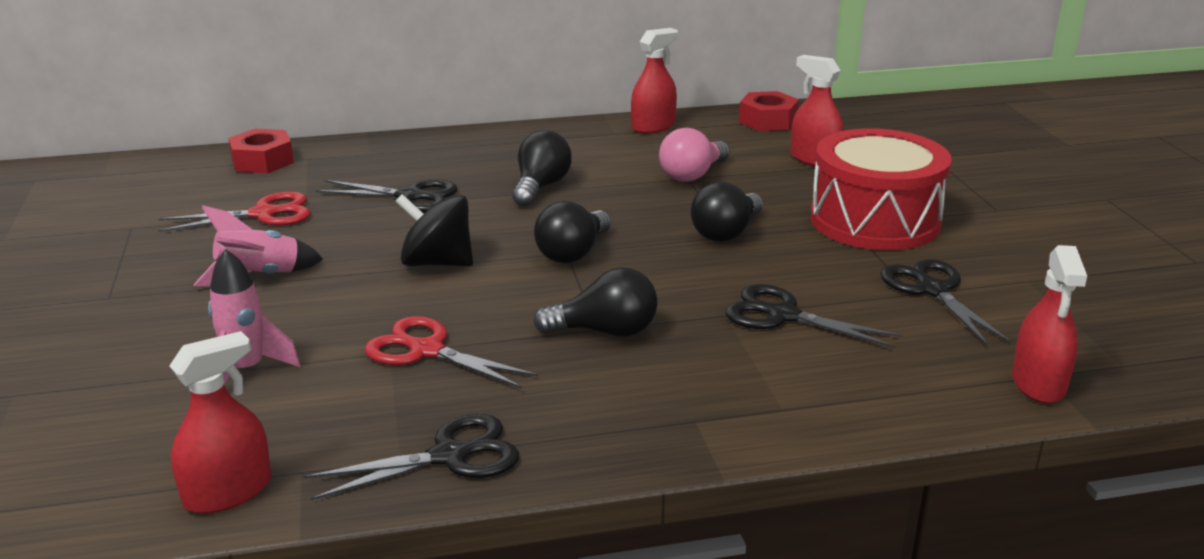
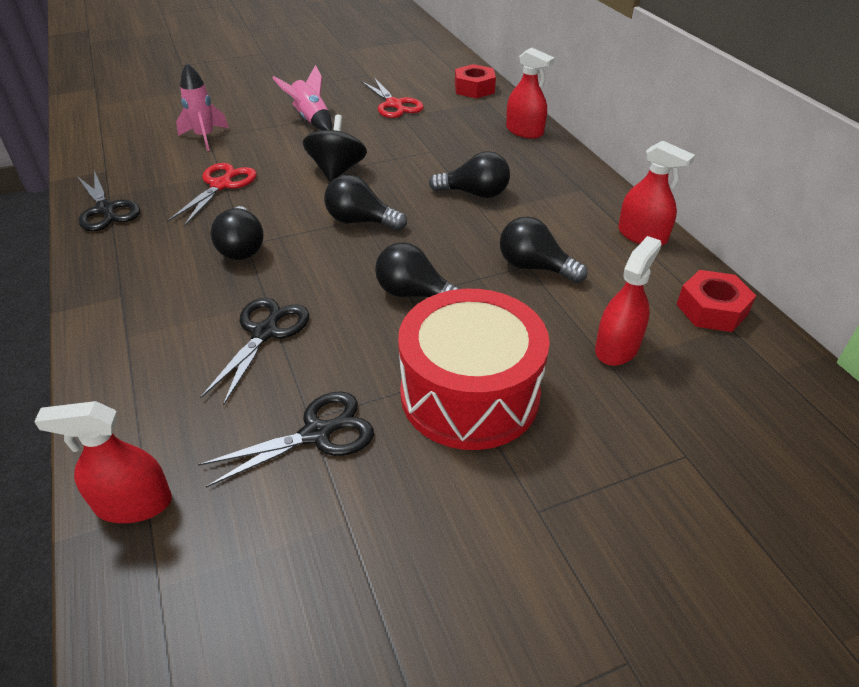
camera: 80 degrees right, 15 degrees up
(228, 492) = (93, 155): red spray bottle -> red spray bottle (524, 131)
(410, 197) = (437, 145): black scissors -> none
(692, 175) = (534, 267): pink light bulb -> black light bulb

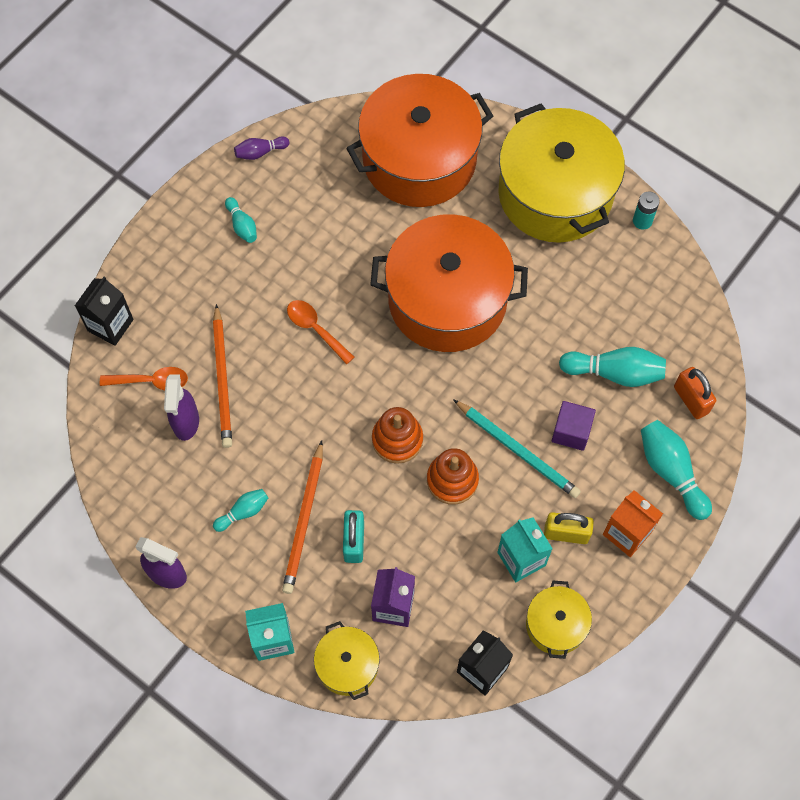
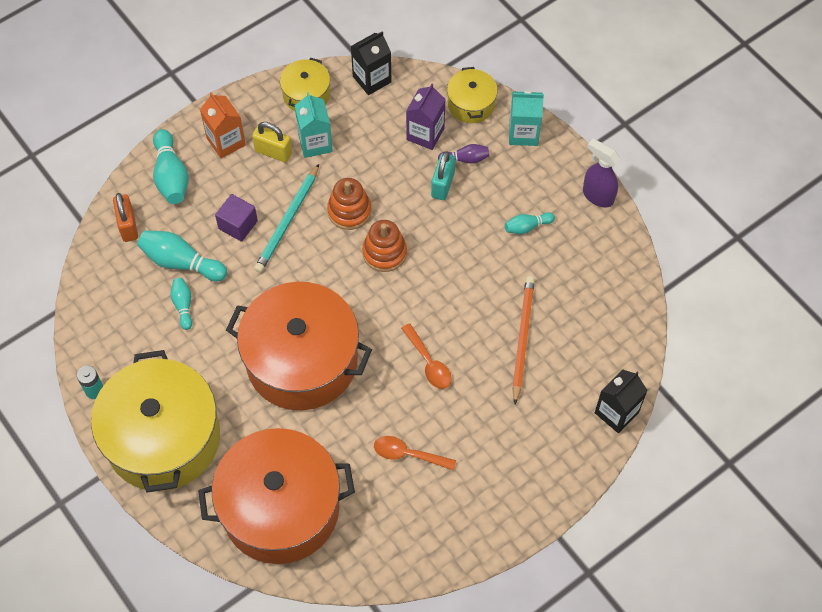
camera: 165 degrees left, 5 degrees down
(151, 381) = (586, 352): orange spoon -> orange spoon (408, 454)
(186, 423) = (562, 309): purple spray bottle -> none
(242, 225) = (473, 481): turquoise bowling pin -> turquoise bowling pin (183, 305)
(260, 152) = (438, 557): purple bowling pin -> purple bowling pin (465, 159)
(304, 520) = (478, 209): orange pencil -> none
(517, 450) = (288, 221): turquoise pencil -> turquoise pencil turned 120 degrees counterclockwise

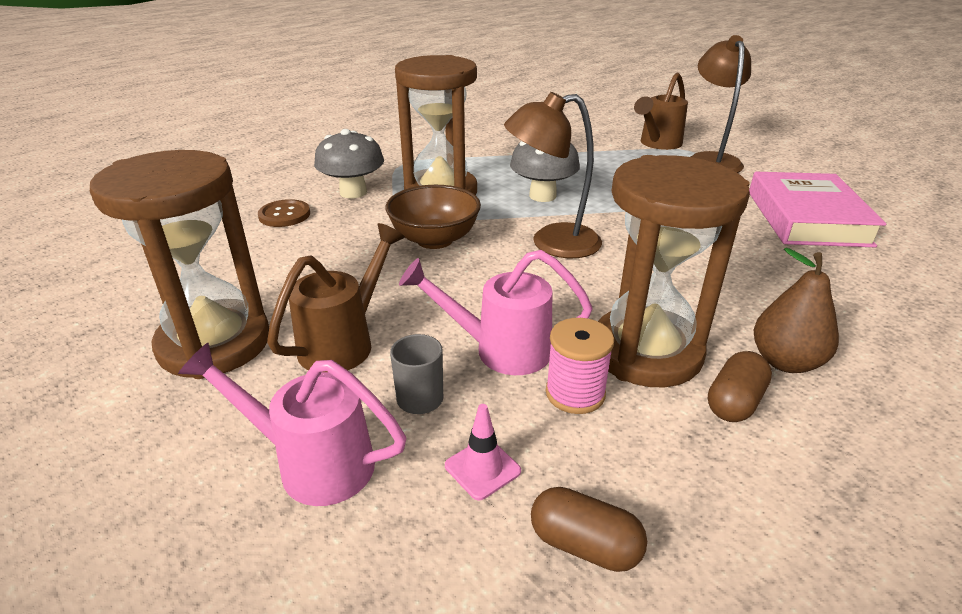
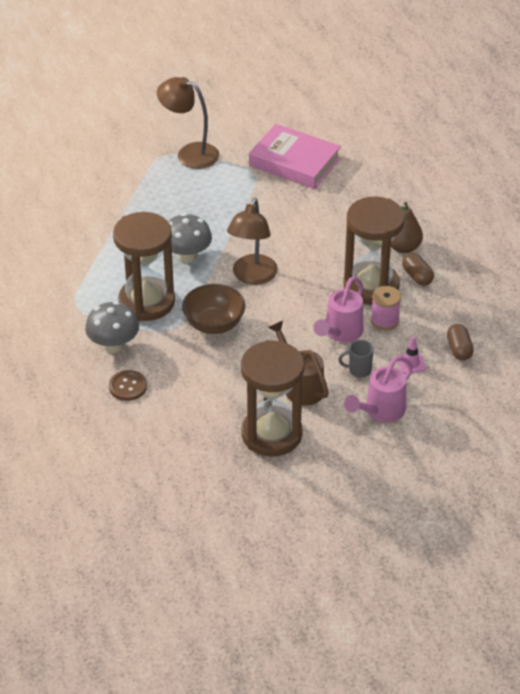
camera: 65 degrees left, 10 degrees up
(584, 545) = (459, 349): brown capsule -> brown capsule turned 60 degrees counterclockwise
(657, 144) = (143, 164): brown watering can -> none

◆ Task objective ◆
The reply should be nothing but the number of lines in the listing above that include "left".

◆ Task answer ◆
2